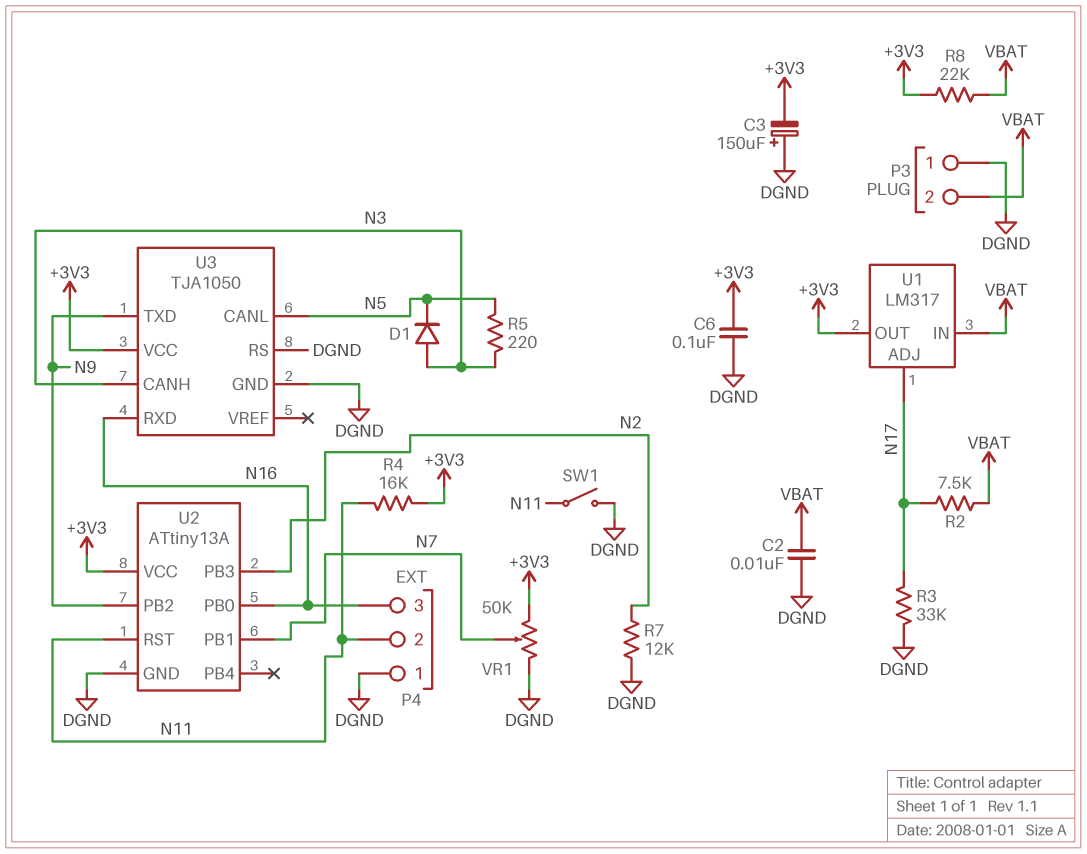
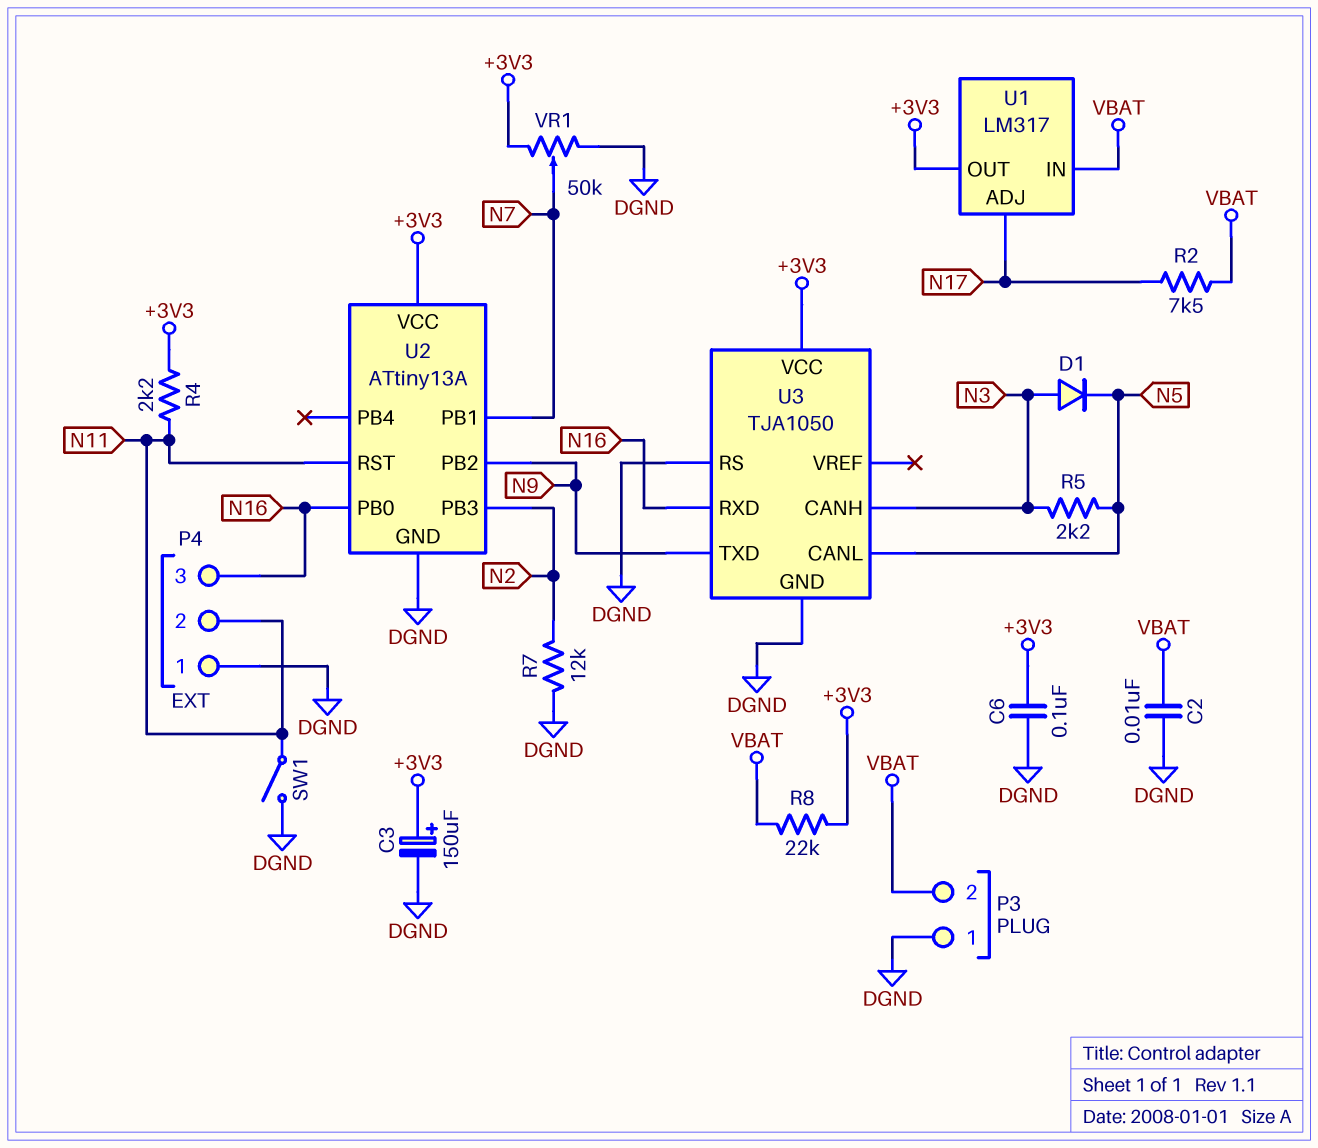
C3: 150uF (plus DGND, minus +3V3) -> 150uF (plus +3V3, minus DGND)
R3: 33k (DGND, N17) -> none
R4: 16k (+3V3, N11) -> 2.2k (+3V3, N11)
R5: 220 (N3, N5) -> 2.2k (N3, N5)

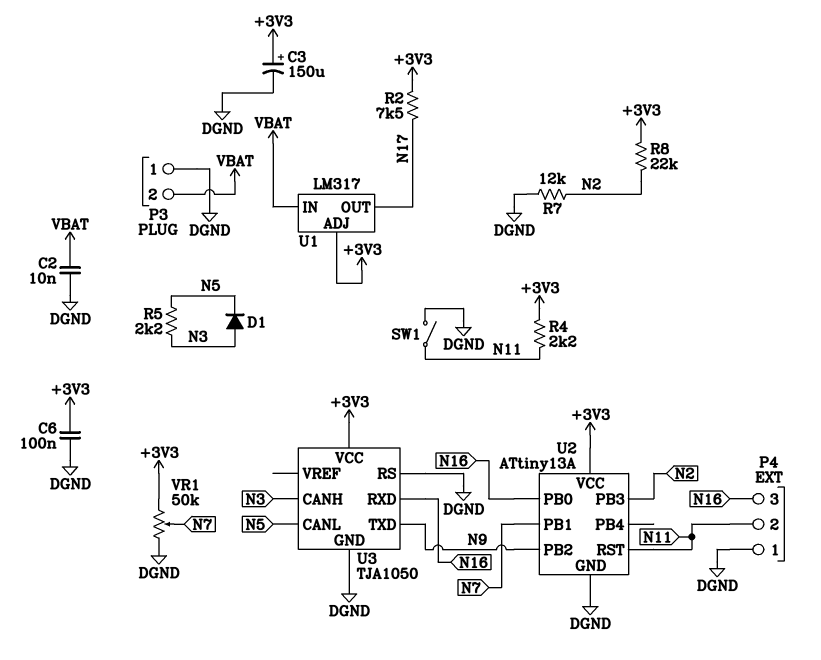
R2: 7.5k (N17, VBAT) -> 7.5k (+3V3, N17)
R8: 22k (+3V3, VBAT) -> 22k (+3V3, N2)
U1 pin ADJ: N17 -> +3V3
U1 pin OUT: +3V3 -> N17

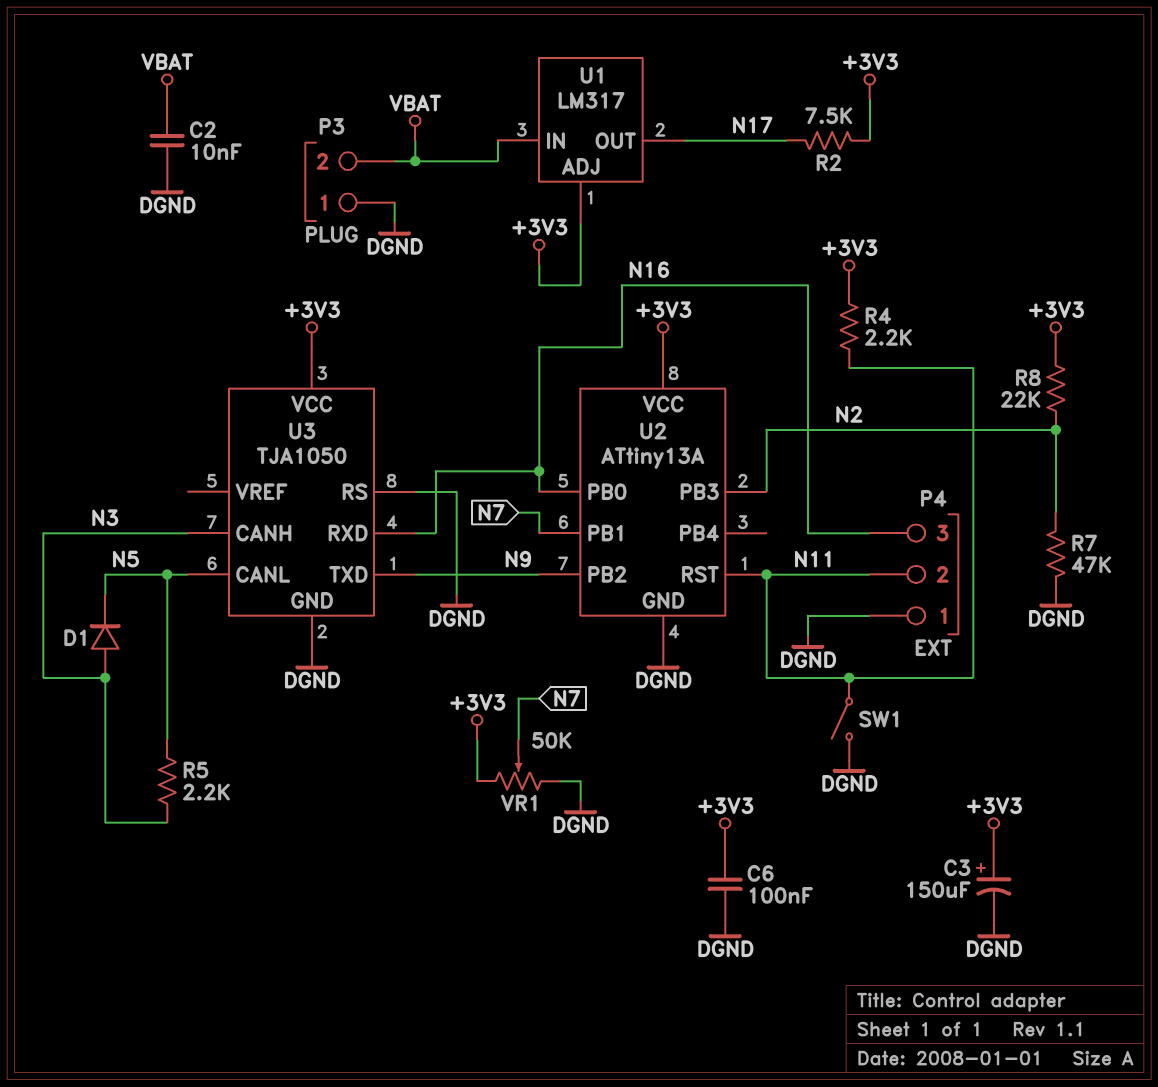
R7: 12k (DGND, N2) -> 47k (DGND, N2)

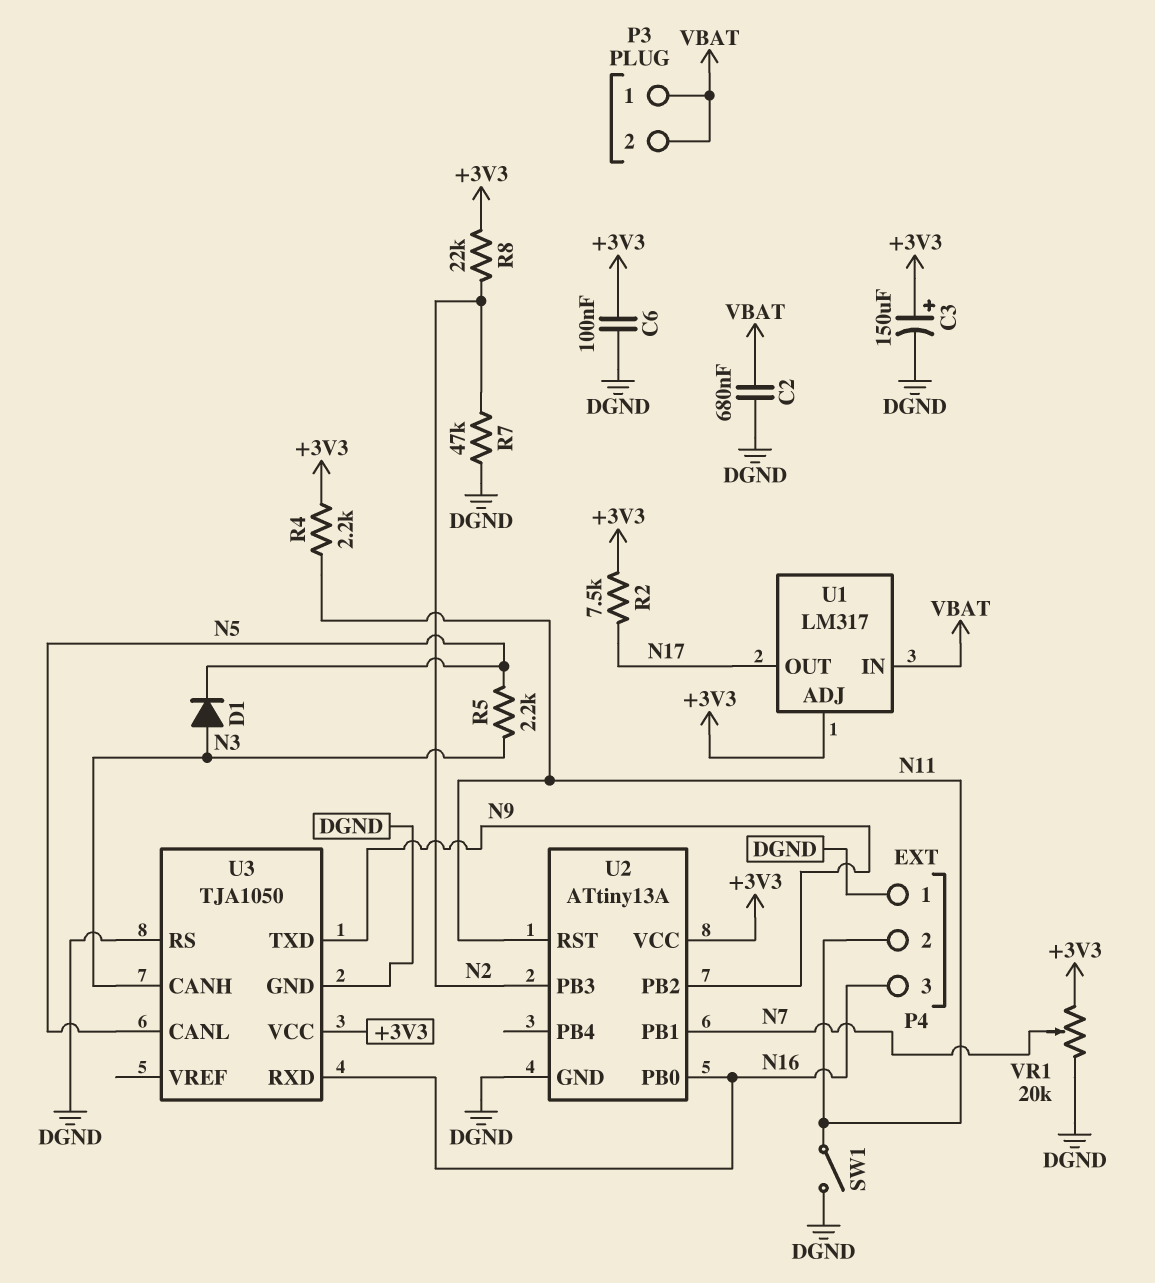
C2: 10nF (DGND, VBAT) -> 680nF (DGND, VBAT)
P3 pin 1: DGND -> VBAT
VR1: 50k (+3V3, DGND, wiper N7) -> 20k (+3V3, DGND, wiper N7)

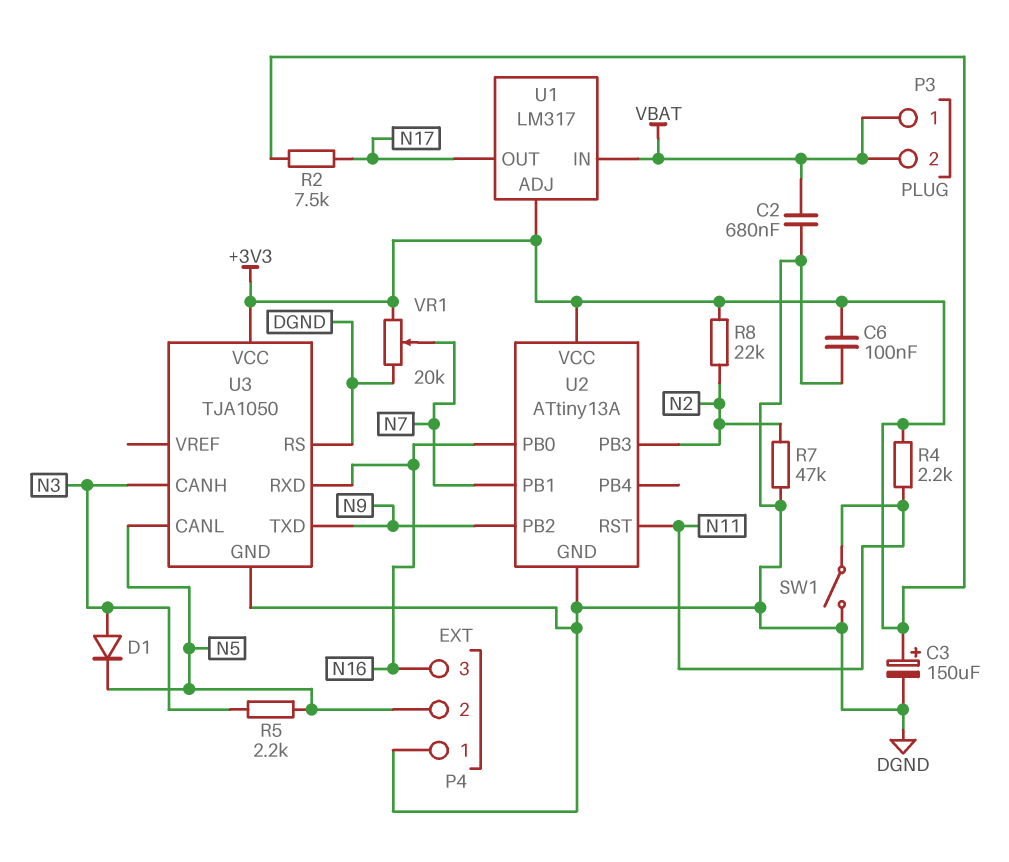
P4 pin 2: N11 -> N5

***

● YOUR OBJECTIVE
Scan the records above for the string "DGND", then report every line that contains it.

● RESPONSE BELOW
C3: 150uF (plus DGND, minus +3V3) -> 150uF (plus +3V3, minus DGND)
R3: 33k (DGND, N17) -> none
R7: 12k (DGND, N2) -> 47k (DGND, N2)
C2: 10nF (DGND, VBAT) -> 680nF (DGND, VBAT)
P3 pin 1: DGND -> VBAT
VR1: 50k (+3V3, DGND, wiper N7) -> 20k (+3V3, DGND, wiper N7)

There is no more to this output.